■ Your instructions: Each record below is to be output unchanged, and any picture is to be dropped.

Extracted data entries

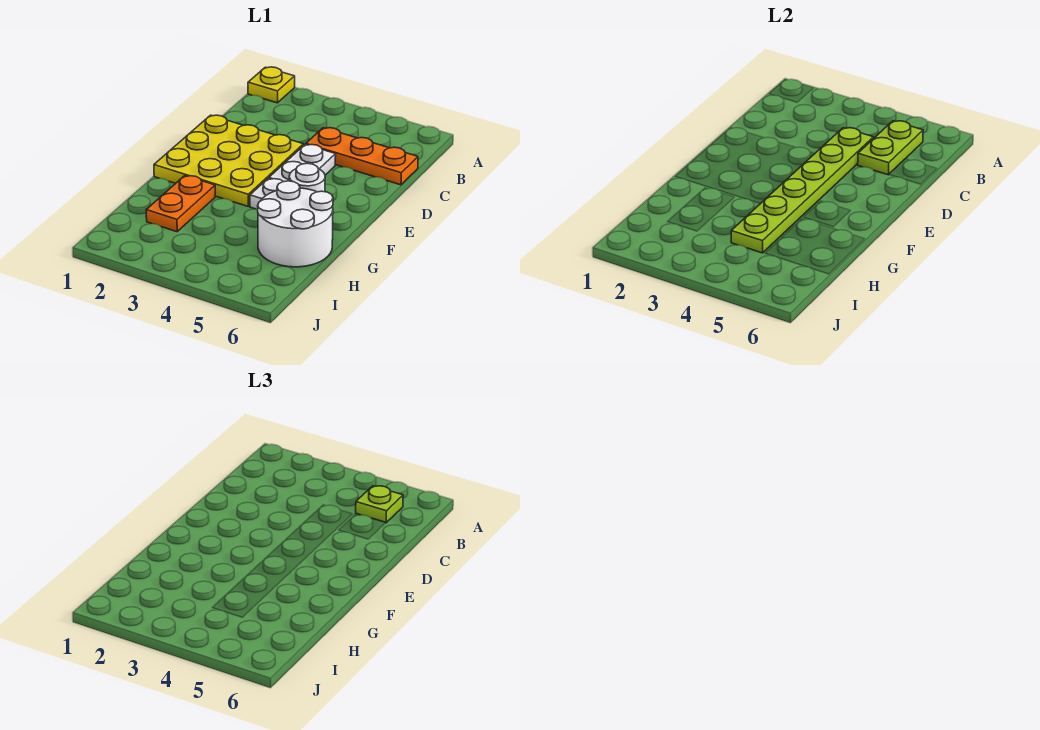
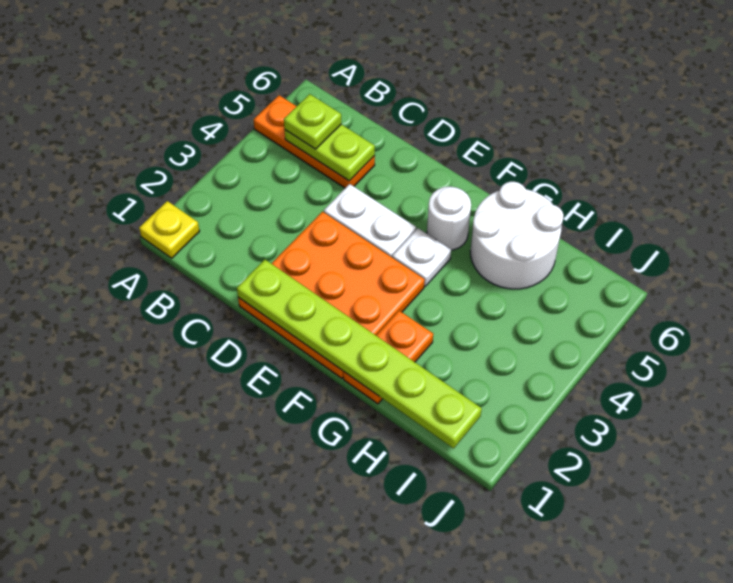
orange plate C4:C6 level 1 -> orange plate A5:C5 level 1
lime plate C4:H4 level 2 -> lime plate D1:I1 level 2
yellow plate D1:F3 level 1 -> orange plate D1:F3 level 1
orange plate G2:H2 level 1 -> orange plate G1:G2 level 1

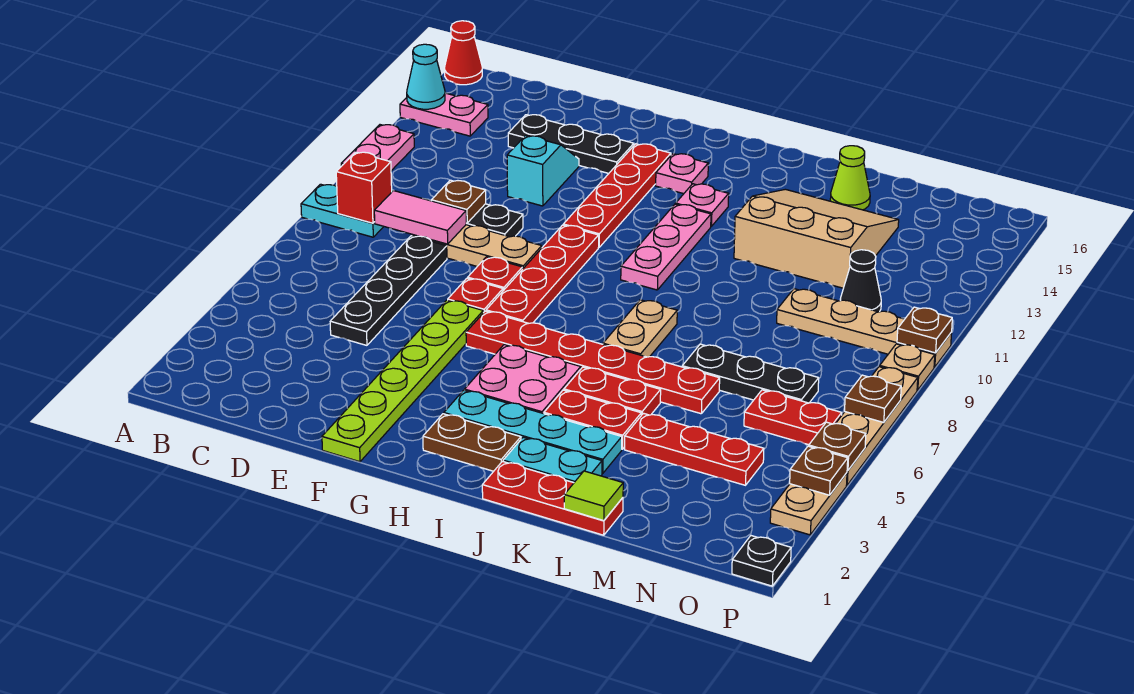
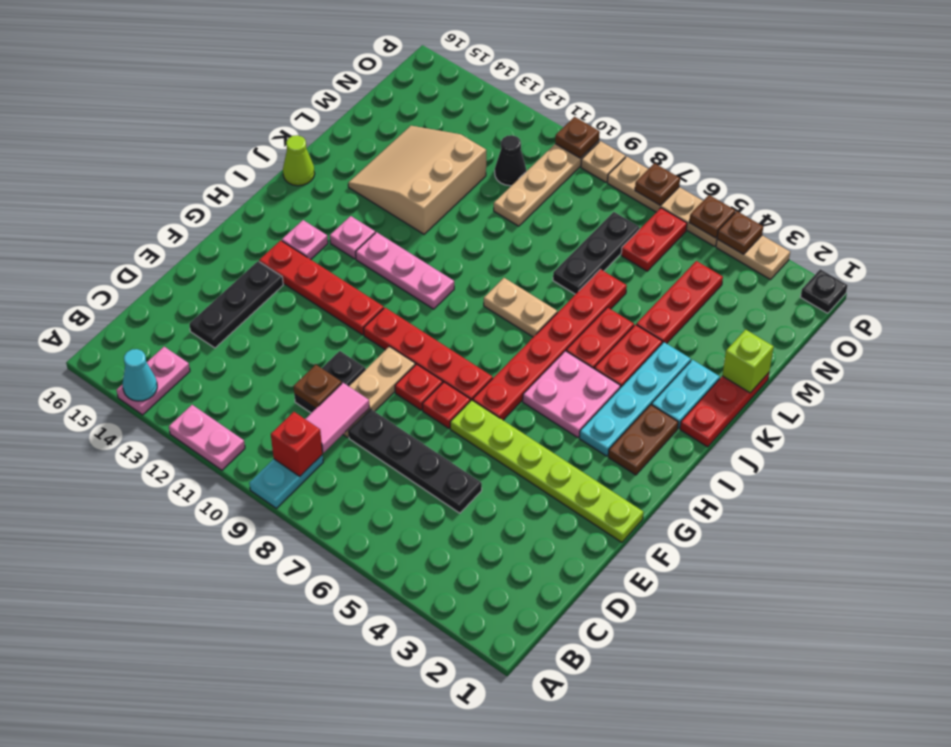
red cone A16 level 1 -> none
cyan slope E12:E13 level 1 top 12 -> none
lime tile L1 level 2 -> lime brick L1 level 2
lime cone L15 level 1 -> lime cone J16 level 1

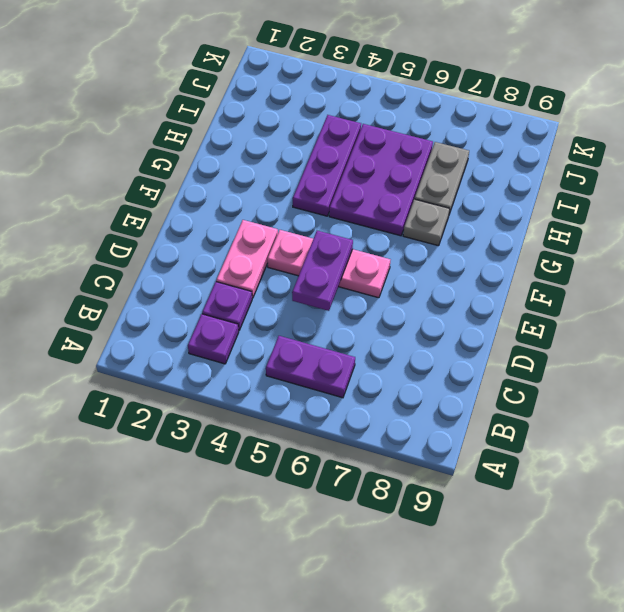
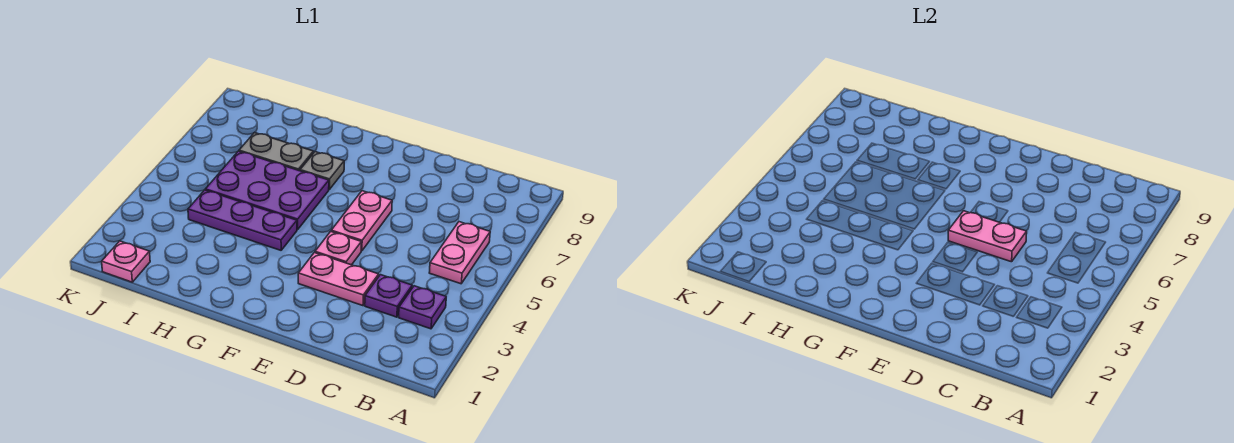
purple plate B5:B6 level 1 -> pink plate B5:B6 level 1
purple plate D5:E5 level 2 -> pink plate D5:E5 level 2
none -> pink plate J1 level 1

■ Output for this exercise:
orange plate C4:C6 level 1 -> orange plate A5:C5 level 1
lime plate C4:H4 level 2 -> lime plate D1:I1 level 2
yellow plate D1:F3 level 1 -> orange plate D1:F3 level 1
orange plate G2:H2 level 1 -> orange plate G1:G2 level 1

red cone A16 level 1 -> none
cyan slope E12:E13 level 1 top 12 -> none
lime tile L1 level 2 -> lime brick L1 level 2
lime cone L15 level 1 -> lime cone J16 level 1

purple plate B5:B6 level 1 -> pink plate B5:B6 level 1
purple plate D5:E5 level 2 -> pink plate D5:E5 level 2
none -> pink plate J1 level 1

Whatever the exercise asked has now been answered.